**SUPPLIED DATA**
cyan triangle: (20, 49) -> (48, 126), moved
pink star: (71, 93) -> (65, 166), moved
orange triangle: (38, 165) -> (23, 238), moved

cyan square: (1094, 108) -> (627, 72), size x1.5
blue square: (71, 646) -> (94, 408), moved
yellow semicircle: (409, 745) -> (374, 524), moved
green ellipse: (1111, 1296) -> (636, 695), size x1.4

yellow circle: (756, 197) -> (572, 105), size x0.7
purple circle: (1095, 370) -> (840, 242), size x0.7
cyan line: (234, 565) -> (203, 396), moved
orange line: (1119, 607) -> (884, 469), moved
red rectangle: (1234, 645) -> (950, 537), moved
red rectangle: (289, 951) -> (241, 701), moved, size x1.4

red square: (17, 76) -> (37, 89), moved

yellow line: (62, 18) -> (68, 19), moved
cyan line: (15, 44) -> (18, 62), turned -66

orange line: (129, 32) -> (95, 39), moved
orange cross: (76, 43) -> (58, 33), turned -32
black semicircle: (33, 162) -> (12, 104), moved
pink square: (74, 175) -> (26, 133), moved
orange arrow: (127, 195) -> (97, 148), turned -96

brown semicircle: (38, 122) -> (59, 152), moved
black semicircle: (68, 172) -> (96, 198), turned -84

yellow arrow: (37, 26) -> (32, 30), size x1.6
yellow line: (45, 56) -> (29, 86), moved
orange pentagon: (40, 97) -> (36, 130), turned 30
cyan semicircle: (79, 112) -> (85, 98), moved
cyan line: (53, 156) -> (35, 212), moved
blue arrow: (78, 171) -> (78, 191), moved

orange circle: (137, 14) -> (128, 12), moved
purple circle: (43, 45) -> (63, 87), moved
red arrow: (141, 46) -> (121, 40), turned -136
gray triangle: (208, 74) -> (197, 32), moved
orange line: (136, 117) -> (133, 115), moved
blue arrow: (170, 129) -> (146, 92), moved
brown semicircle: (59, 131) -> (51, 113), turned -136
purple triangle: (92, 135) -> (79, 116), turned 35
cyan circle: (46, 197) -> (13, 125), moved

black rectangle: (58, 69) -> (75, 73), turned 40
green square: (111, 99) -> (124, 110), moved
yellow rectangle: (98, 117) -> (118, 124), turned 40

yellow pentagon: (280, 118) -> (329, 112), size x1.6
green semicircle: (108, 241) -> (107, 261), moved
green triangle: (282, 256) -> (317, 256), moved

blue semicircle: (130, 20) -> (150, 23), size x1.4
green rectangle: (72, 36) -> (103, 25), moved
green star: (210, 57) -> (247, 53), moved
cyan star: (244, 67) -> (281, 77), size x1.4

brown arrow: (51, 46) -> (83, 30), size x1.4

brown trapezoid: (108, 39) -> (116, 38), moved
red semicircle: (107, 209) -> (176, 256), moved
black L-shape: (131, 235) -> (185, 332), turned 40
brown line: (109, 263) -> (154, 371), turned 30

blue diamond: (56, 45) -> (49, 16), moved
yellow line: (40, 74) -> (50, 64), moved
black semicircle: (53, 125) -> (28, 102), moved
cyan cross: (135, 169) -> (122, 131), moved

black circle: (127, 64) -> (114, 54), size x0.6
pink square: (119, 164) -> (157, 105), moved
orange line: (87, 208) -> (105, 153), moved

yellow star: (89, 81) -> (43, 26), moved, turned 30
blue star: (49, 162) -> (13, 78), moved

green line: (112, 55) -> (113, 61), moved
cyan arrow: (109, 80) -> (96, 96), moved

**TASK TO CARRY OUT**
Exactly as written above, copy every line.

**TASK RESPONSE**
cyan triangle: (20, 49) -> (48, 126), moved
pink star: (71, 93) -> (65, 166), moved
orange triangle: (38, 165) -> (23, 238), moved

cyan square: (1094, 108) -> (627, 72), size x1.5
blue square: (71, 646) -> (94, 408), moved
yellow semicircle: (409, 745) -> (374, 524), moved
green ellipse: (1111, 1296) -> (636, 695), size x1.4

yellow circle: (756, 197) -> (572, 105), size x0.7
purple circle: (1095, 370) -> (840, 242), size x0.7
cyan line: (234, 565) -> (203, 396), moved
orange line: (1119, 607) -> (884, 469), moved
red rectangle: (1234, 645) -> (950, 537), moved
red rectangle: (289, 951) -> (241, 701), moved, size x1.4

red square: (17, 76) -> (37, 89), moved

yellow line: (62, 18) -> (68, 19), moved
cyan line: (15, 44) -> (18, 62), turned -66

orange line: (129, 32) -> (95, 39), moved
orange cross: (76, 43) -> (58, 33), turned -32
black semicircle: (33, 162) -> (12, 104), moved
pink square: (74, 175) -> (26, 133), moved
orange arrow: (127, 195) -> (97, 148), turned -96

brown semicircle: (38, 122) -> (59, 152), moved
black semicircle: (68, 172) -> (96, 198), turned -84

yellow arrow: (37, 26) -> (32, 30), size x1.6
yellow line: (45, 56) -> (29, 86), moved
orange pentagon: (40, 97) -> (36, 130), turned 30
cyan semicircle: (79, 112) -> (85, 98), moved
cyan line: (53, 156) -> (35, 212), moved
blue arrow: (78, 171) -> (78, 191), moved

orange circle: (137, 14) -> (128, 12), moved
purple circle: (43, 45) -> (63, 87), moved
red arrow: (141, 46) -> (121, 40), turned -136
gray triangle: (208, 74) -> (197, 32), moved
orange line: (136, 117) -> (133, 115), moved
blue arrow: (170, 129) -> (146, 92), moved
brown semicircle: (59, 131) -> (51, 113), turned -136
purple triangle: (92, 135) -> (79, 116), turned 35
cyan circle: (46, 197) -> (13, 125), moved

black rectangle: (58, 69) -> (75, 73), turned 40
green square: (111, 99) -> (124, 110), moved
yellow rectangle: (98, 117) -> (118, 124), turned 40

yellow pentagon: (280, 118) -> (329, 112), size x1.6
green semicircle: (108, 241) -> (107, 261), moved
green triangle: (282, 256) -> (317, 256), moved

blue semicircle: (130, 20) -> (150, 23), size x1.4
green rectangle: (72, 36) -> (103, 25), moved
green star: (210, 57) -> (247, 53), moved
cyan star: (244, 67) -> (281, 77), size x1.4

brown arrow: (51, 46) -> (83, 30), size x1.4

brown trapezoid: (108, 39) -> (116, 38), moved
red semicircle: (107, 209) -> (176, 256), moved
black L-shape: (131, 235) -> (185, 332), turned 40
brown line: (109, 263) -> (154, 371), turned 30

blue diamond: (56, 45) -> (49, 16), moved
yellow line: (40, 74) -> (50, 64), moved
black semicircle: (53, 125) -> (28, 102), moved
cyan cross: (135, 169) -> (122, 131), moved

black circle: (127, 64) -> (114, 54), size x0.6
pink square: (119, 164) -> (157, 105), moved
orange line: (87, 208) -> (105, 153), moved

yellow star: (89, 81) -> (43, 26), moved, turned 30
blue star: (49, 162) -> (13, 78), moved

green line: (112, 55) -> (113, 61), moved
cyan arrow: (109, 80) -> (96, 96), moved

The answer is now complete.